## WHAT THE EXERCISE ASKS
Write out each record below exactly, without pictures.

## THE DATA
· · · · · · ·

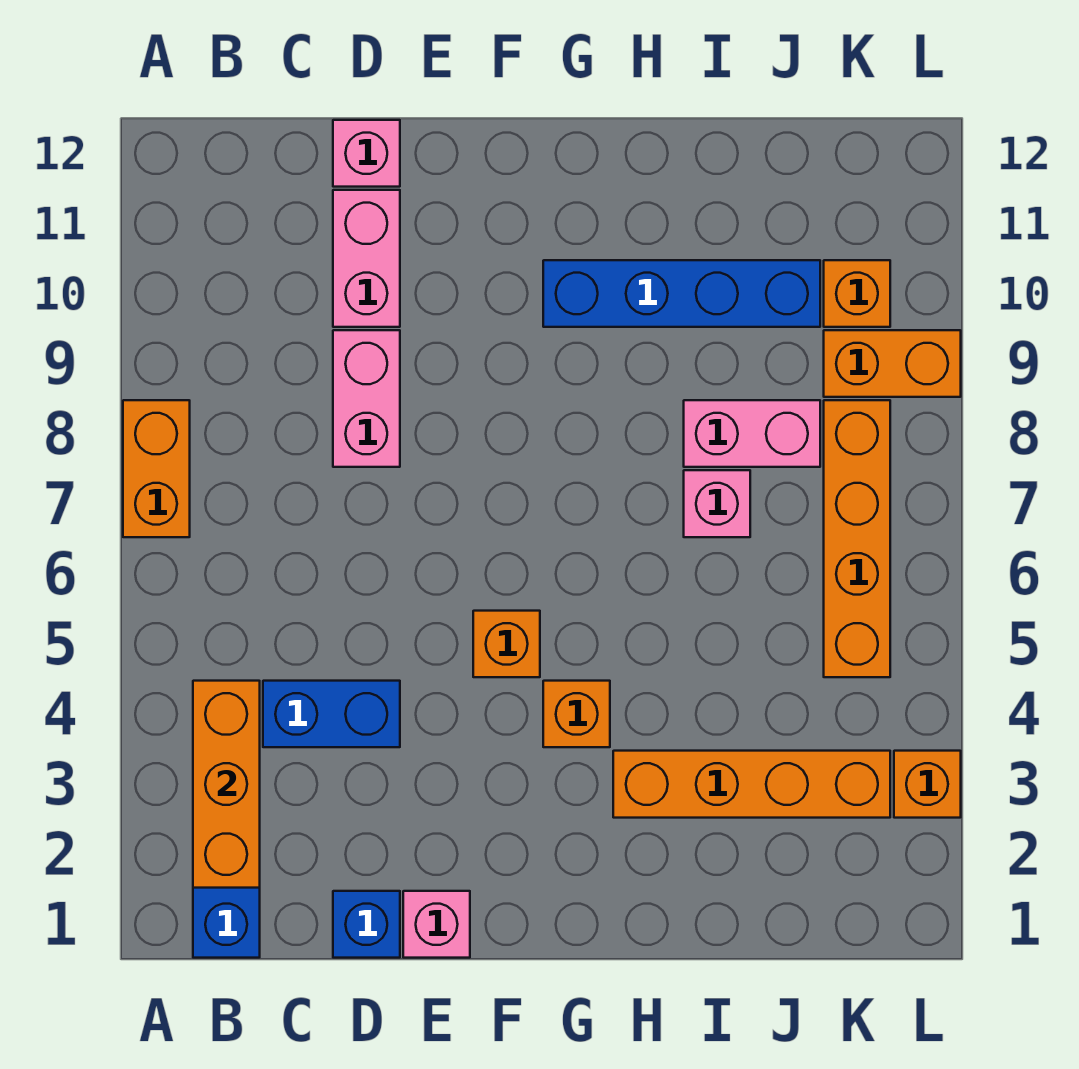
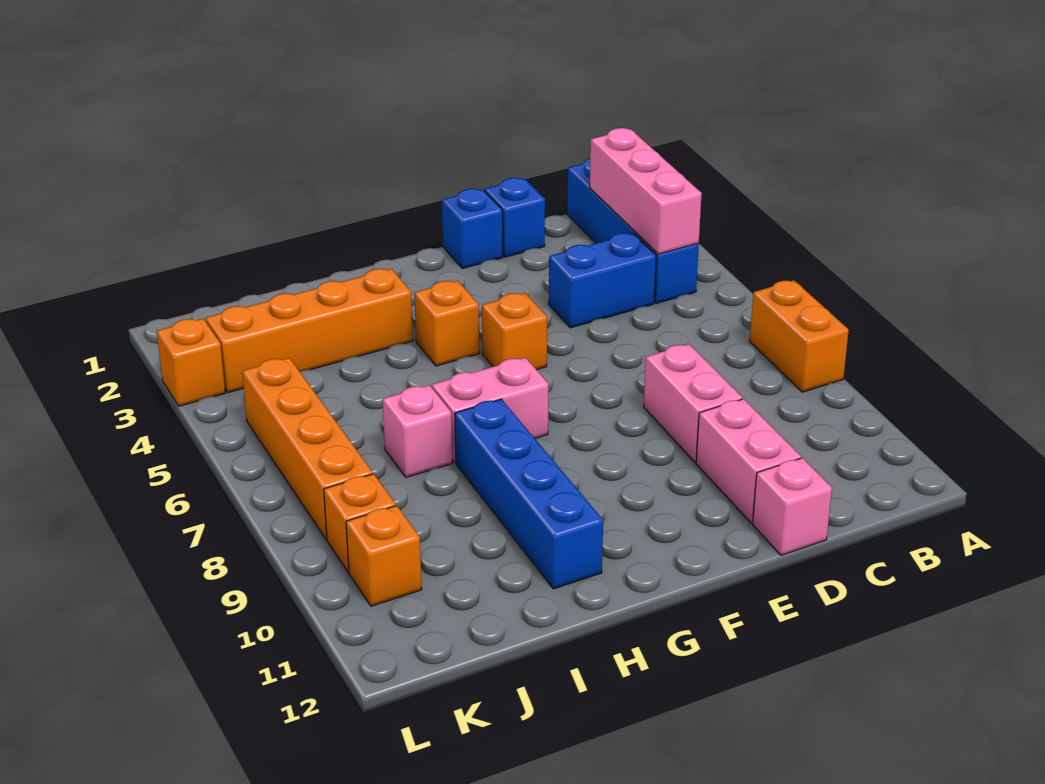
orange brick B2:B4 level 2 -> pink brick B2:B4 level 2
pink brick E1 level 1 -> blue brick E1 level 1
blue brick G10:J10 level 1 -> blue brick H8:H11 level 1
pink brick I8:J8 level 1 -> pink brick G7:H7 level 1
orange brick K9:L9 level 1 -> orange brick K9 level 1

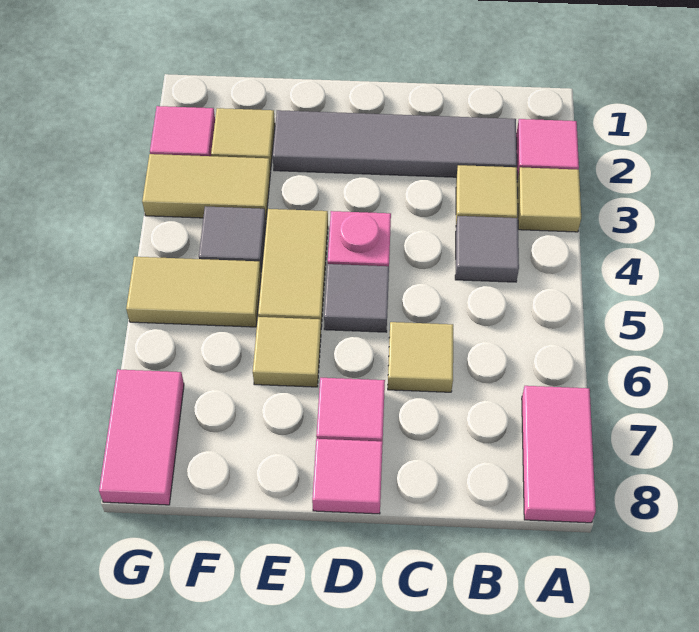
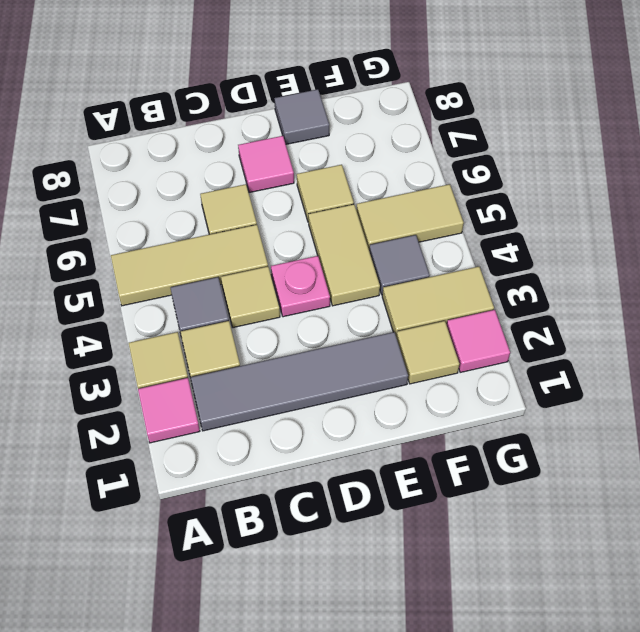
none -> tan tile A5:C5 level 1
pink tile A7:A8 level 1 -> none
none -> tan tile C4 level 1
grey tile D5 level 1 -> grey tile E8 level 1
pink tile D8 level 1 -> none
pink tile G7:G8 level 1 -> none

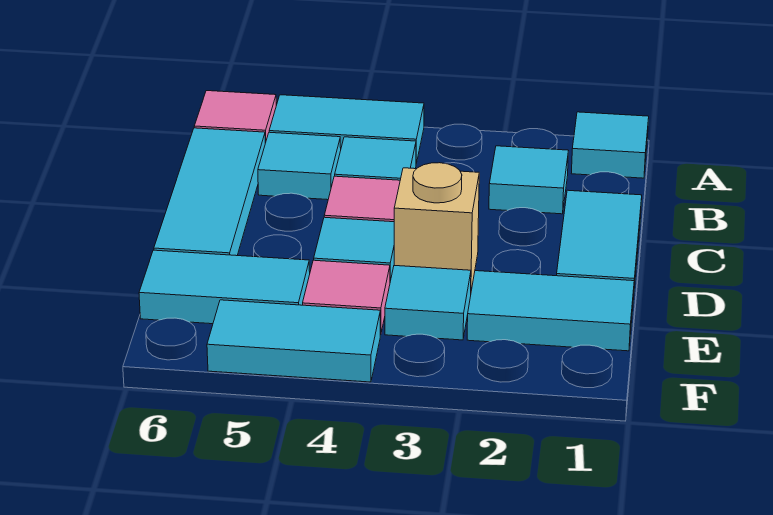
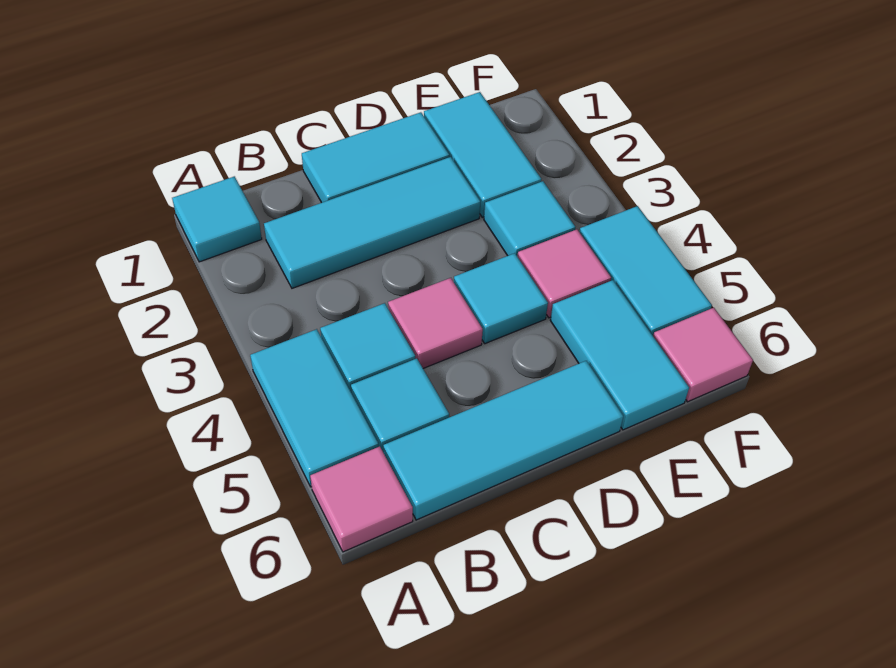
cyan tile B2 level 1 -> cyan tile B2:D2 level 1
tan brick D3 level 1 -> none
none -> pink tile F6 level 1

· · · · · · ·

## RESPONSE AREA
orange brick B2:B4 level 2 -> pink brick B2:B4 level 2
pink brick E1 level 1 -> blue brick E1 level 1
blue brick G10:J10 level 1 -> blue brick H8:H11 level 1
pink brick I8:J8 level 1 -> pink brick G7:H7 level 1
orange brick K9:L9 level 1 -> orange brick K9 level 1

none -> tan tile A5:C5 level 1
pink tile A7:A8 level 1 -> none
none -> tan tile C4 level 1
grey tile D5 level 1 -> grey tile E8 level 1
pink tile D8 level 1 -> none
pink tile G7:G8 level 1 -> none

cyan tile B2 level 1 -> cyan tile B2:D2 level 1
tan brick D3 level 1 -> none
none -> pink tile F6 level 1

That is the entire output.